• **Records for the task**:
————

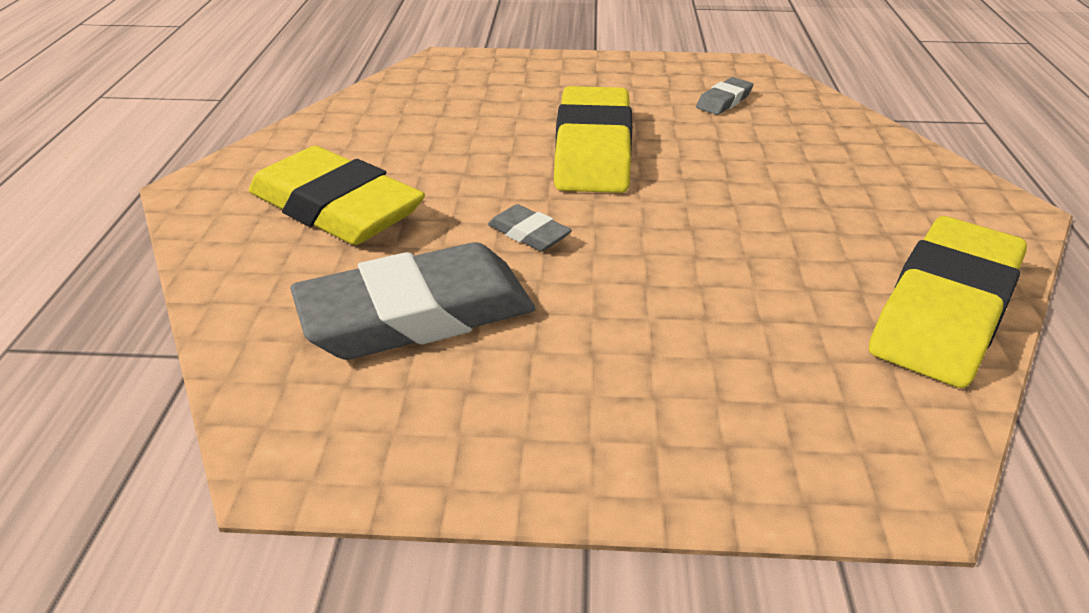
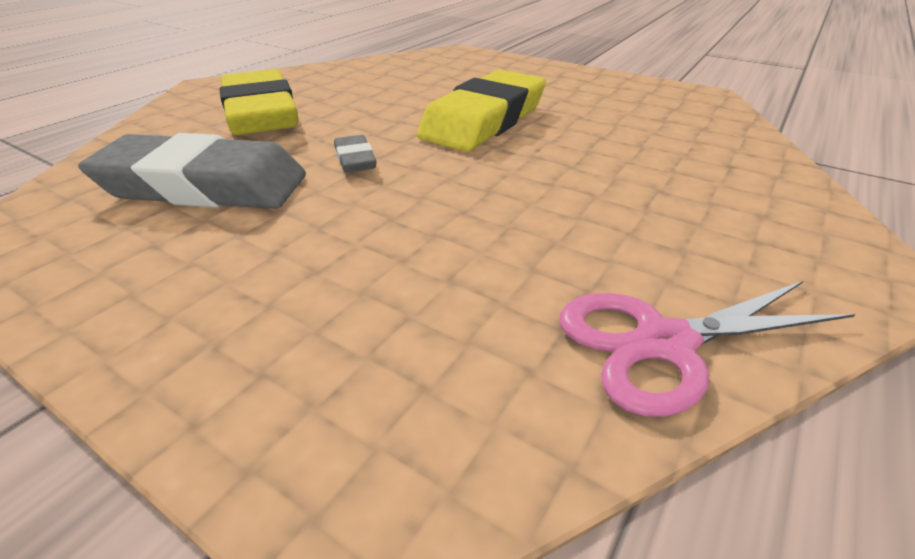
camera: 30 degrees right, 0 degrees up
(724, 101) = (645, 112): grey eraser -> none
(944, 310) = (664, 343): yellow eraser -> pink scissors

————

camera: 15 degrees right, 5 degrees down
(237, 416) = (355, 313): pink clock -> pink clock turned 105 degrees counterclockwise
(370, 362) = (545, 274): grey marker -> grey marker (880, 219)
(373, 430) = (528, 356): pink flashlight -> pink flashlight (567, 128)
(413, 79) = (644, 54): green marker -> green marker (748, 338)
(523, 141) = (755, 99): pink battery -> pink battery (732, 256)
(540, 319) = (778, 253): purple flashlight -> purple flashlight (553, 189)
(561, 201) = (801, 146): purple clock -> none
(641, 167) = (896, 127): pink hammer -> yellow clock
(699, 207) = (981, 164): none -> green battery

————

• **What is required**:
Please give an exact copy of the lines above, beginning with the line containing "camera: 30 degrees right, 0 degrees up" and running through the line containing "(944, 310) = (664, 343): yellow", and of no other lines.

• **Task output**:
camera: 30 degrees right, 0 degrees up
(724, 101) = (645, 112): grey eraser -> none
(944, 310) = (664, 343): yellow eraser -> pink scissors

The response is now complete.